**Exercise aim:** With the pictures removed, write out the full listing below exactly.
.....
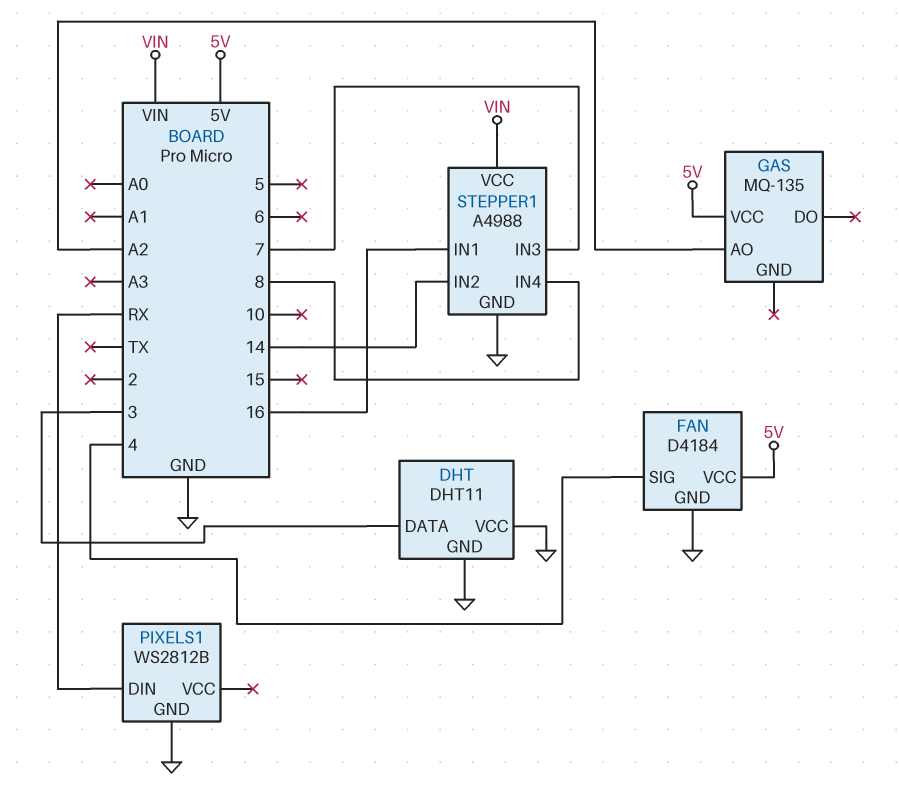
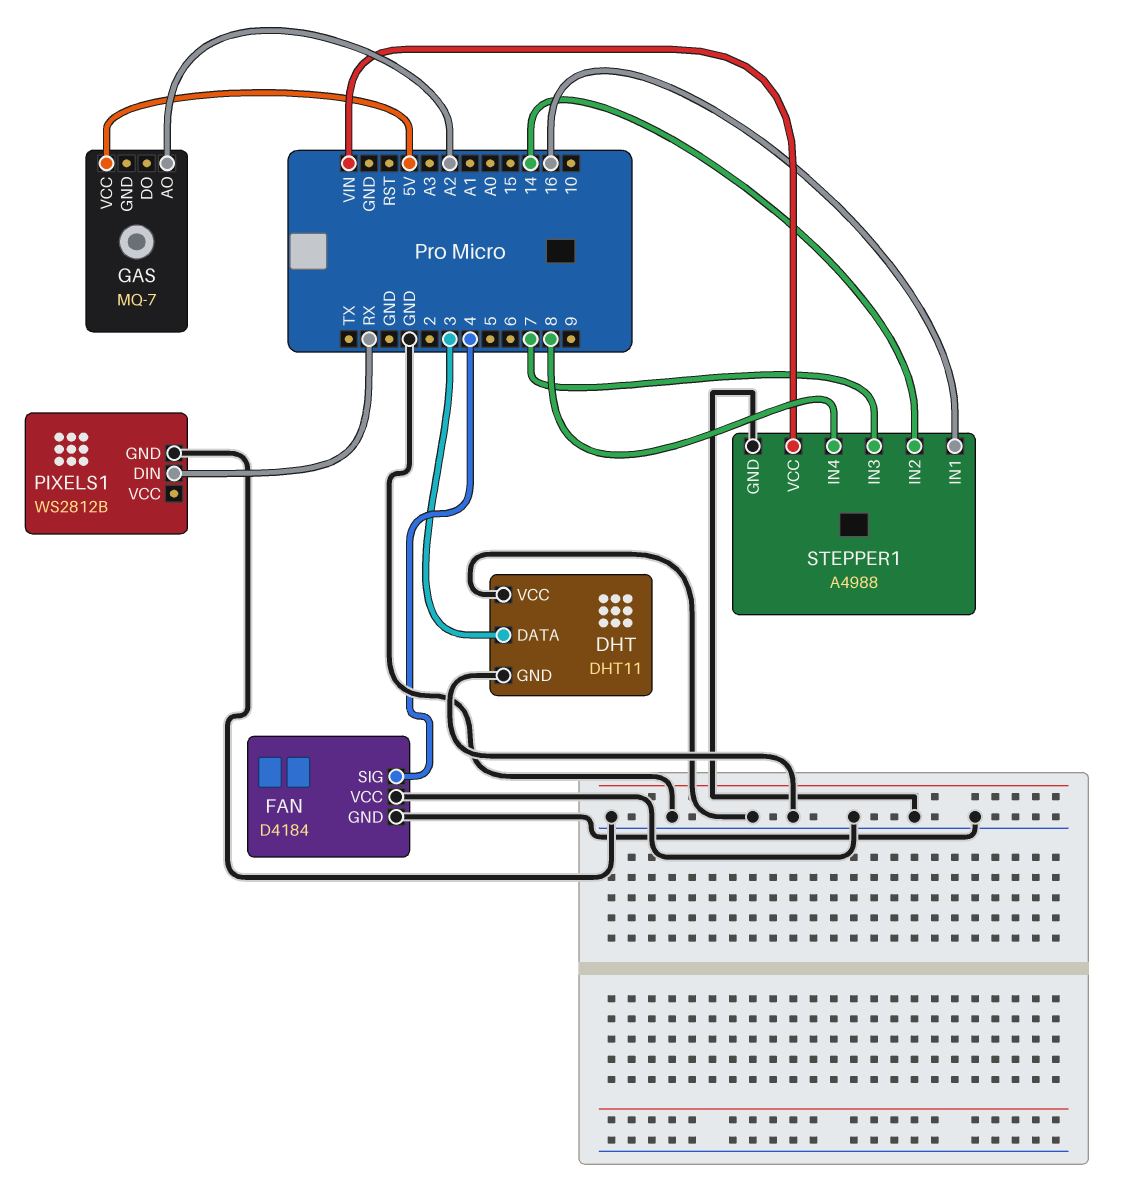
FAN pin VCC: 5V -> GND
GAS: MQ-135 -> MQ-7

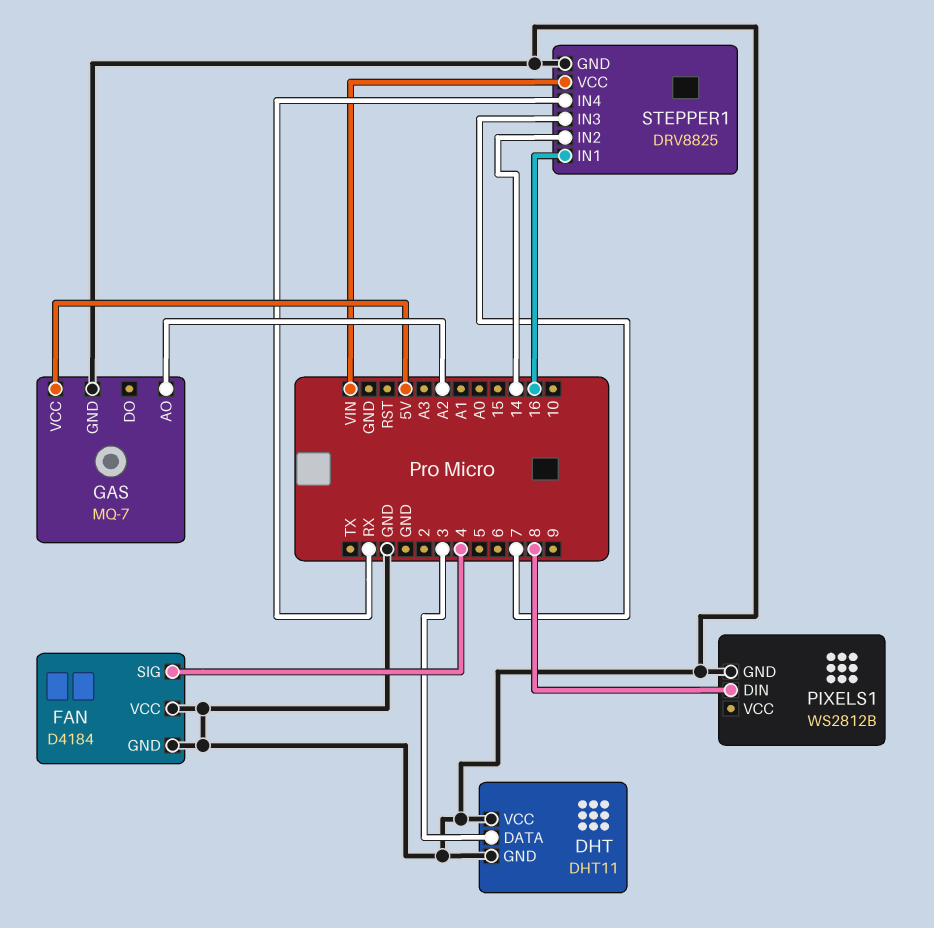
GAS pin GND: none -> GND
PIXELS1 pin DIN: RX -> 8
STEPPER1: A4988 -> DRV8825
STEPPER1 pin IN4: 8 -> RX

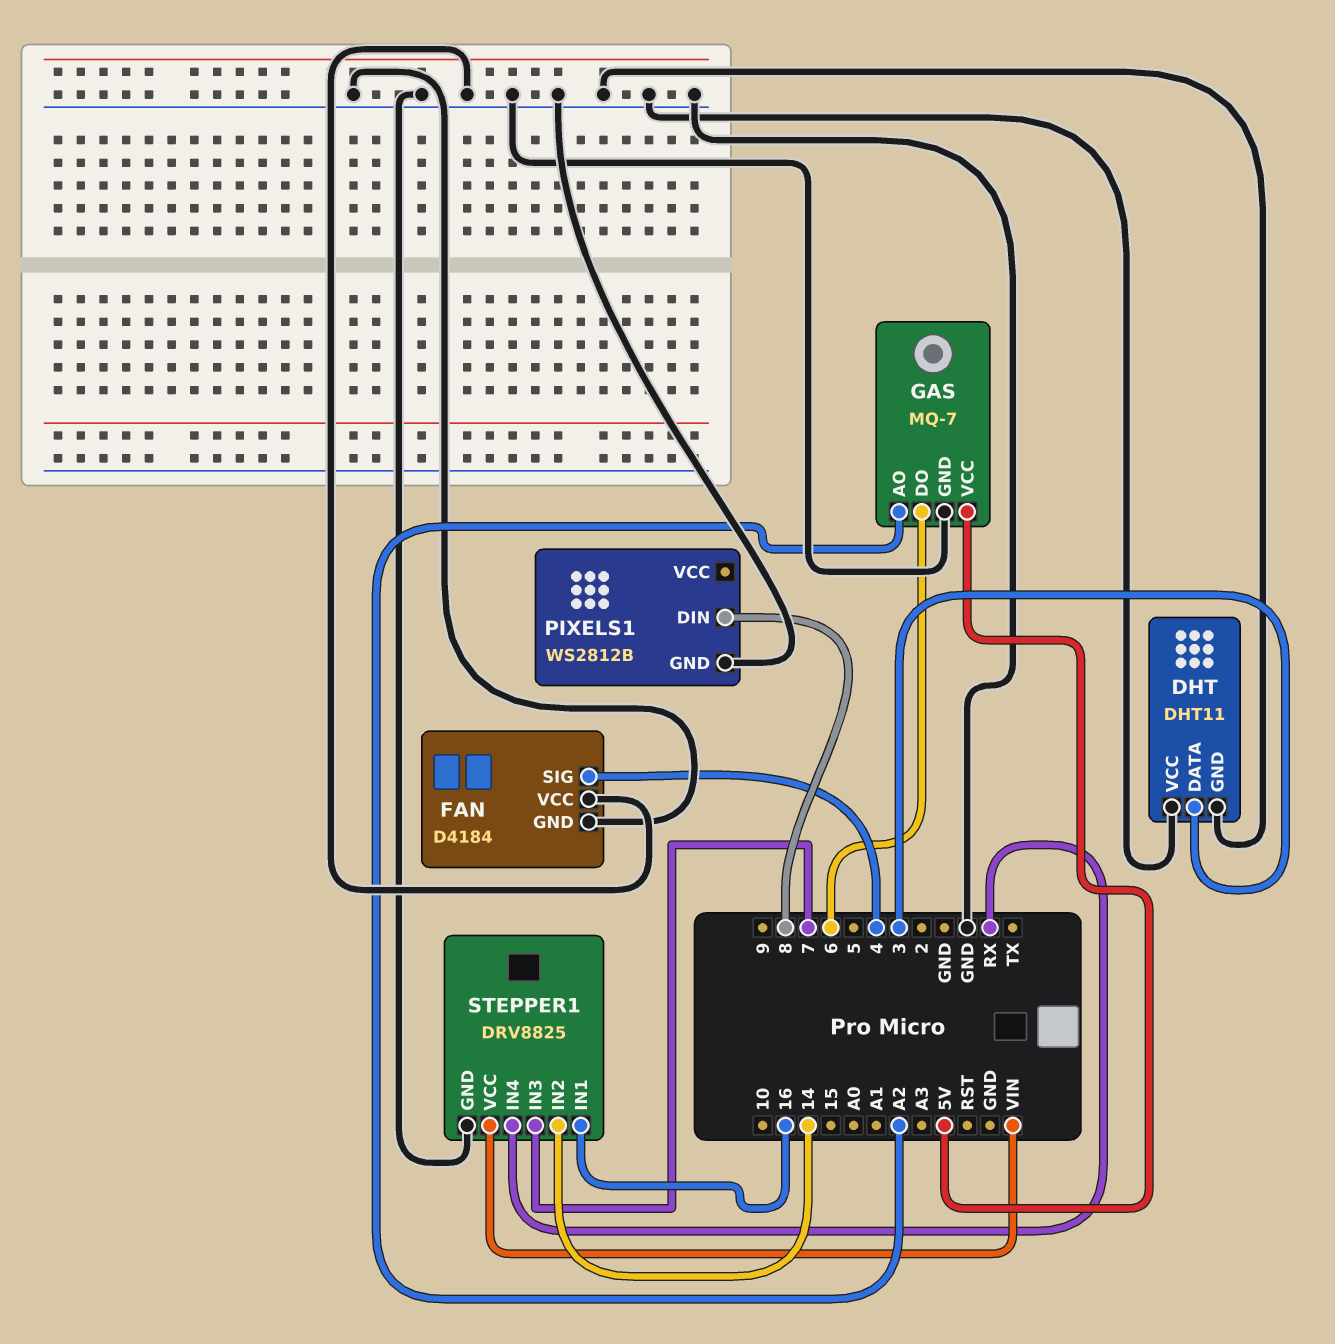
GAS pin DO: none -> 6

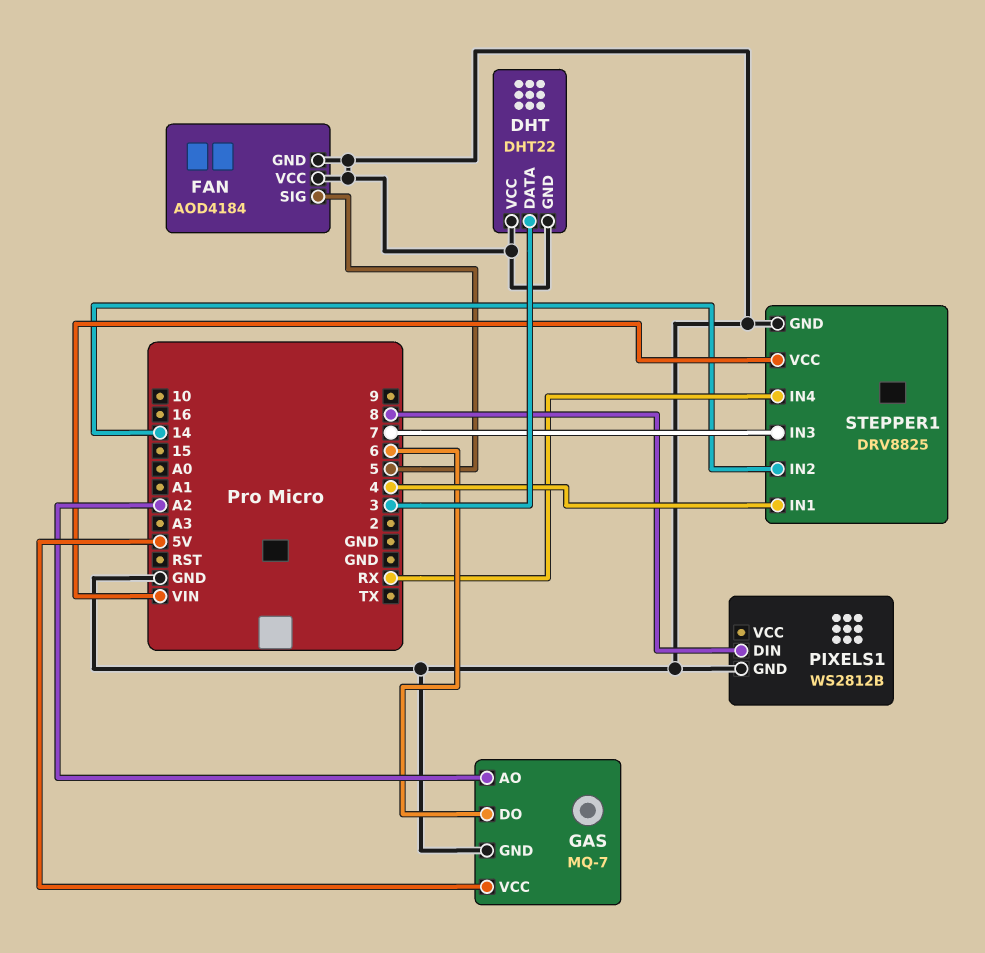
DHT: DHT11 -> DHT22
FAN: D4184 -> AOD4184
FAN pin SIG: 4 -> 5
STEPPER1 pin IN1: 16 -> 4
.....
**Solution to this exercise:**
FAN pin VCC: 5V -> GND
GAS: MQ-135 -> MQ-7

GAS pin GND: none -> GND
PIXELS1 pin DIN: RX -> 8
STEPPER1: A4988 -> DRV8825
STEPPER1 pin IN4: 8 -> RX

GAS pin DO: none -> 6

DHT: DHT11 -> DHT22
FAN: D4184 -> AOD4184
FAN pin SIG: 4 -> 5
STEPPER1 pin IN1: 16 -> 4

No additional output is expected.